§ **Your task**:
Every record below is to be reproduced exactly.

_ _ _ _ _ _ _

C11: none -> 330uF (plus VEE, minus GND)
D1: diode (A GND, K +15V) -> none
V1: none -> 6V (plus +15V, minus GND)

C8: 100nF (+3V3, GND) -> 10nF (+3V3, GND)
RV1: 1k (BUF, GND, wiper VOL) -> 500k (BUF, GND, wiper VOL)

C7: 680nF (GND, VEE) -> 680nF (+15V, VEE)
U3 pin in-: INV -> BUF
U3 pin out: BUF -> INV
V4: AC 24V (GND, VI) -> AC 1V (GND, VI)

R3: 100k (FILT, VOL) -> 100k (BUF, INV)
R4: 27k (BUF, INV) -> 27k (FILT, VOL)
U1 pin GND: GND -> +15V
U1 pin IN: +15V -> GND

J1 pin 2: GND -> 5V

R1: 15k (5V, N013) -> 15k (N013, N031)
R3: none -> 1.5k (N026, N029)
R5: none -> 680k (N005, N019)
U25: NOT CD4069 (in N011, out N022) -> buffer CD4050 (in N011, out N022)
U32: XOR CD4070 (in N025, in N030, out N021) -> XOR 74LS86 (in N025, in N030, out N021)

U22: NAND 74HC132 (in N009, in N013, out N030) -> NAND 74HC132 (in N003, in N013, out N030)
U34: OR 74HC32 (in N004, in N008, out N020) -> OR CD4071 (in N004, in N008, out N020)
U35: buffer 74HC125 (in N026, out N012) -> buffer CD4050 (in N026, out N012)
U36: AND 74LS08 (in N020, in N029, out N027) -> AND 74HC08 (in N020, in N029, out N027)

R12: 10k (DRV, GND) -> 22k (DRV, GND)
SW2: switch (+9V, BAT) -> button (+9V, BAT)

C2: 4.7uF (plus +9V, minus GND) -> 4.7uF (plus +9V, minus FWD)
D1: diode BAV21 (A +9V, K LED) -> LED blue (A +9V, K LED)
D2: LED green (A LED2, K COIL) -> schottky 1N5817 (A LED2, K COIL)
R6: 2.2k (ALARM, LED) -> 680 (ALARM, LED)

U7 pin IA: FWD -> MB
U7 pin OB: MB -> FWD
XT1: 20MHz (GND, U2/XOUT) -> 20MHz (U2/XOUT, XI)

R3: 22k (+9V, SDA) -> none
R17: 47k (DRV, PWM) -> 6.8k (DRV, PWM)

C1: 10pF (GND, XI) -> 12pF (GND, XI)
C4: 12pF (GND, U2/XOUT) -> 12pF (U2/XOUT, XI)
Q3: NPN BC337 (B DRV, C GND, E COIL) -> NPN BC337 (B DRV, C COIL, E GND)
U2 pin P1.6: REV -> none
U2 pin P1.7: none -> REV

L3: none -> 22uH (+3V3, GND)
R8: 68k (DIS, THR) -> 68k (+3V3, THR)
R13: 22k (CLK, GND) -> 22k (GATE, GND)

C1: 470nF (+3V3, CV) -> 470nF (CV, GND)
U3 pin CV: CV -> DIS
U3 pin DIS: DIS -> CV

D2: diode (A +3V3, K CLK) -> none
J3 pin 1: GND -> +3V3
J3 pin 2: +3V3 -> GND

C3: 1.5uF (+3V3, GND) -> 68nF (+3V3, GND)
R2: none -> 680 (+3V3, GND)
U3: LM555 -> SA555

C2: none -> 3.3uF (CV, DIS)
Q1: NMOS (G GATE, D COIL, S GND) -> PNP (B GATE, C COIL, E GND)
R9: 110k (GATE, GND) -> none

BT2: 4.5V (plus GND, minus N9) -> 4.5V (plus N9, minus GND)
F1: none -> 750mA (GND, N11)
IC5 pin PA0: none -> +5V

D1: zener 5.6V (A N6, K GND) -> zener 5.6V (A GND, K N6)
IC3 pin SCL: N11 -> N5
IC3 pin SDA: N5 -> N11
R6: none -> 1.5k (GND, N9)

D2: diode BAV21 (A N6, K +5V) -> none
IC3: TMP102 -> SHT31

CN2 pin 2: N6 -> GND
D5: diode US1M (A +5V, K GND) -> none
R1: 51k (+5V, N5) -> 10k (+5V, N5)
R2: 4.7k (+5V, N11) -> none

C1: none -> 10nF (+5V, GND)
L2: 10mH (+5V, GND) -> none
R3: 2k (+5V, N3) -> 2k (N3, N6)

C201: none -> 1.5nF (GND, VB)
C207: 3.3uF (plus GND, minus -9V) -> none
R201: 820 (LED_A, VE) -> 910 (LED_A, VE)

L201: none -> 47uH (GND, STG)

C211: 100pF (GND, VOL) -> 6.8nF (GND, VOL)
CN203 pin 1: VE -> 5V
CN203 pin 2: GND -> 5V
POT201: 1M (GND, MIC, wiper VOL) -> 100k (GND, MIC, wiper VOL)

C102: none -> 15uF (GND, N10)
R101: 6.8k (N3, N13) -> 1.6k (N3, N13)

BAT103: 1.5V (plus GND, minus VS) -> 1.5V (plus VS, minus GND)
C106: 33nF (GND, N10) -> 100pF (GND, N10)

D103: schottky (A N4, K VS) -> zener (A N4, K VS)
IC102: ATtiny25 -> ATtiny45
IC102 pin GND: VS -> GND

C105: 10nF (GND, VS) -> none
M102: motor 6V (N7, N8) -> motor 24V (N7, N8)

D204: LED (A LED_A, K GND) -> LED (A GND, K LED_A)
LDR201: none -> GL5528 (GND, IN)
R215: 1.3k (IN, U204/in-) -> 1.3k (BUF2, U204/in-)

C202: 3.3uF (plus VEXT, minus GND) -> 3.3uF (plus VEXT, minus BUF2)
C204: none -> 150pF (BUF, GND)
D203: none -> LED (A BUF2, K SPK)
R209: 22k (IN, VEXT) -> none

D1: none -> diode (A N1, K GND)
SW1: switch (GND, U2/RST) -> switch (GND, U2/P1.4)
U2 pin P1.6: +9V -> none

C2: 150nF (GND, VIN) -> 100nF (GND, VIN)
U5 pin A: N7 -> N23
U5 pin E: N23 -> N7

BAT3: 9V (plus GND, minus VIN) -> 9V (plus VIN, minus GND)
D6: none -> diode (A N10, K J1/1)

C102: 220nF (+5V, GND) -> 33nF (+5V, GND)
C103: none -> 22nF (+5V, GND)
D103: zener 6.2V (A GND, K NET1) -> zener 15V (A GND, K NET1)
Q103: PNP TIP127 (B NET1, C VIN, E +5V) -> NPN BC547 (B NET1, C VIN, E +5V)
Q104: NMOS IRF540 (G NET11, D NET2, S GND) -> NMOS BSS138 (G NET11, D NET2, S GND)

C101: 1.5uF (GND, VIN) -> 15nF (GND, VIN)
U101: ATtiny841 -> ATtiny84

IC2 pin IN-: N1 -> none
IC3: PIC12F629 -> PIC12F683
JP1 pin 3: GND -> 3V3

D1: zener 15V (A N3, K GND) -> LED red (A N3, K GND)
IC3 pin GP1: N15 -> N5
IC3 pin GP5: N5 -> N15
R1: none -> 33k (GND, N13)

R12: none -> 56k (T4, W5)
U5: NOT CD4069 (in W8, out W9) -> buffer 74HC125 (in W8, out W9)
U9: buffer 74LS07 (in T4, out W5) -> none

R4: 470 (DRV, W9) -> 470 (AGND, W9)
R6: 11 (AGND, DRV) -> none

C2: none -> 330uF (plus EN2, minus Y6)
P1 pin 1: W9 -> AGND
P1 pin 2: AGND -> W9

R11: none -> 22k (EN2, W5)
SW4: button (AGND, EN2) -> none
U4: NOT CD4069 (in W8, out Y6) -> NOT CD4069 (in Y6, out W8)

_ _ _ _ _ _ _

§ **Written solution**:
C11: none -> 330uF (plus VEE, minus GND)
D1: diode (A GND, K +15V) -> none
V1: none -> 6V (plus +15V, minus GND)

C8: 100nF (+3V3, GND) -> 10nF (+3V3, GND)
RV1: 1k (BUF, GND, wiper VOL) -> 500k (BUF, GND, wiper VOL)

C7: 680nF (GND, VEE) -> 680nF (+15V, VEE)
U3 pin in-: INV -> BUF
U3 pin out: BUF -> INV
V4: AC 24V (GND, VI) -> AC 1V (GND, VI)

R3: 100k (FILT, VOL) -> 100k (BUF, INV)
R4: 27k (BUF, INV) -> 27k (FILT, VOL)
U1 pin GND: GND -> +15V
U1 pin IN: +15V -> GND

J1 pin 2: GND -> 5V

R1: 15k (5V, N013) -> 15k (N013, N031)
R3: none -> 1.5k (N026, N029)
R5: none -> 680k (N005, N019)
U25: NOT CD4069 (in N011, out N022) -> buffer CD4050 (in N011, out N022)
U32: XOR CD4070 (in N025, in N030, out N021) -> XOR 74LS86 (in N025, in N030, out N021)

U22: NAND 74HC132 (in N009, in N013, out N030) -> NAND 74HC132 (in N003, in N013, out N030)
U34: OR 74HC32 (in N004, in N008, out N020) -> OR CD4071 (in N004, in N008, out N020)
U35: buffer 74HC125 (in N026, out N012) -> buffer CD4050 (in N026, out N012)
U36: AND 74LS08 (in N020, in N029, out N027) -> AND 74HC08 (in N020, in N029, out N027)

R12: 10k (DRV, GND) -> 22k (DRV, GND)
SW2: switch (+9V, BAT) -> button (+9V, BAT)

C2: 4.7uF (plus +9V, minus GND) -> 4.7uF (plus +9V, minus FWD)
D1: diode BAV21 (A +9V, K LED) -> LED blue (A +9V, K LED)
D2: LED green (A LED2, K COIL) -> schottky 1N5817 (A LED2, K COIL)
R6: 2.2k (ALARM, LED) -> 680 (ALARM, LED)

U7 pin IA: FWD -> MB
U7 pin OB: MB -> FWD
XT1: 20MHz (GND, U2/XOUT) -> 20MHz (U2/XOUT, XI)

R3: 22k (+9V, SDA) -> none
R17: 47k (DRV, PWM) -> 6.8k (DRV, PWM)

C1: 10pF (GND, XI) -> 12pF (GND, XI)
C4: 12pF (GND, U2/XOUT) -> 12pF (U2/XOUT, XI)
Q3: NPN BC337 (B DRV, C GND, E COIL) -> NPN BC337 (B DRV, C COIL, E GND)
U2 pin P1.6: REV -> none
U2 pin P1.7: none -> REV

L3: none -> 22uH (+3V3, GND)
R8: 68k (DIS, THR) -> 68k (+3V3, THR)
R13: 22k (CLK, GND) -> 22k (GATE, GND)

C1: 470nF (+3V3, CV) -> 470nF (CV, GND)
U3 pin CV: CV -> DIS
U3 pin DIS: DIS -> CV

D2: diode (A +3V3, K CLK) -> none
J3 pin 1: GND -> +3V3
J3 pin 2: +3V3 -> GND

C3: 1.5uF (+3V3, GND) -> 68nF (+3V3, GND)
R2: none -> 680 (+3V3, GND)
U3: LM555 -> SA555

C2: none -> 3.3uF (CV, DIS)
Q1: NMOS (G GATE, D COIL, S GND) -> PNP (B GATE, C COIL, E GND)
R9: 110k (GATE, GND) -> none

BT2: 4.5V (plus GND, minus N9) -> 4.5V (plus N9, minus GND)
F1: none -> 750mA (GND, N11)
IC5 pin PA0: none -> +5V

D1: zener 5.6V (A N6, K GND) -> zener 5.6V (A GND, K N6)
IC3 pin SCL: N11 -> N5
IC3 pin SDA: N5 -> N11
R6: none -> 1.5k (GND, N9)

D2: diode BAV21 (A N6, K +5V) -> none
IC3: TMP102 -> SHT31

CN2 pin 2: N6 -> GND
D5: diode US1M (A +5V, K GND) -> none
R1: 51k (+5V, N5) -> 10k (+5V, N5)
R2: 4.7k (+5V, N11) -> none

C1: none -> 10nF (+5V, GND)
L2: 10mH (+5V, GND) -> none
R3: 2k (+5V, N3) -> 2k (N3, N6)

C201: none -> 1.5nF (GND, VB)
C207: 3.3uF (plus GND, minus -9V) -> none
R201: 820 (LED_A, VE) -> 910 (LED_A, VE)

L201: none -> 47uH (GND, STG)

C211: 100pF (GND, VOL) -> 6.8nF (GND, VOL)
CN203 pin 1: VE -> 5V
CN203 pin 2: GND -> 5V
POT201: 1M (GND, MIC, wiper VOL) -> 100k (GND, MIC, wiper VOL)

C102: none -> 15uF (GND, N10)
R101: 6.8k (N3, N13) -> 1.6k (N3, N13)

BAT103: 1.5V (plus GND, minus VS) -> 1.5V (plus VS, minus GND)
C106: 33nF (GND, N10) -> 100pF (GND, N10)

D103: schottky (A N4, K VS) -> zener (A N4, K VS)
IC102: ATtiny25 -> ATtiny45
IC102 pin GND: VS -> GND

C105: 10nF (GND, VS) -> none
M102: motor 6V (N7, N8) -> motor 24V (N7, N8)

D204: LED (A LED_A, K GND) -> LED (A GND, K LED_A)
LDR201: none -> GL5528 (GND, IN)
R215: 1.3k (IN, U204/in-) -> 1.3k (BUF2, U204/in-)

C202: 3.3uF (plus VEXT, minus GND) -> 3.3uF (plus VEXT, minus BUF2)
C204: none -> 150pF (BUF, GND)
D203: none -> LED (A BUF2, K SPK)
R209: 22k (IN, VEXT) -> none

D1: none -> diode (A N1, K GND)
SW1: switch (GND, U2/RST) -> switch (GND, U2/P1.4)
U2 pin P1.6: +9V -> none

C2: 150nF (GND, VIN) -> 100nF (GND, VIN)
U5 pin A: N7 -> N23
U5 pin E: N23 -> N7

BAT3: 9V (plus GND, minus VIN) -> 9V (plus VIN, minus GND)
D6: none -> diode (A N10, K J1/1)

C102: 220nF (+5V, GND) -> 33nF (+5V, GND)
C103: none -> 22nF (+5V, GND)
D103: zener 6.2V (A GND, K NET1) -> zener 15V (A GND, K NET1)
Q103: PNP TIP127 (B NET1, C VIN, E +5V) -> NPN BC547 (B NET1, C VIN, E +5V)
Q104: NMOS IRF540 (G NET11, D NET2, S GND) -> NMOS BSS138 (G NET11, D NET2, S GND)

C101: 1.5uF (GND, VIN) -> 15nF (GND, VIN)
U101: ATtiny841 -> ATtiny84

IC2 pin IN-: N1 -> none
IC3: PIC12F629 -> PIC12F683
JP1 pin 3: GND -> 3V3

D1: zener 15V (A N3, K GND) -> LED red (A N3, K GND)
IC3 pin GP1: N15 -> N5
IC3 pin GP5: N5 -> N15
R1: none -> 33k (GND, N13)

R12: none -> 56k (T4, W5)
U5: NOT CD4069 (in W8, out W9) -> buffer 74HC125 (in W8, out W9)
U9: buffer 74LS07 (in T4, out W5) -> none

R4: 470 (DRV, W9) -> 470 (AGND, W9)
R6: 11 (AGND, DRV) -> none

C2: none -> 330uF (plus EN2, minus Y6)
P1 pin 1: W9 -> AGND
P1 pin 2: AGND -> W9

R11: none -> 22k (EN2, W5)
SW4: button (AGND, EN2) -> none
U4: NOT CD4069 (in W8, out Y6) -> NOT CD4069 (in Y6, out W8)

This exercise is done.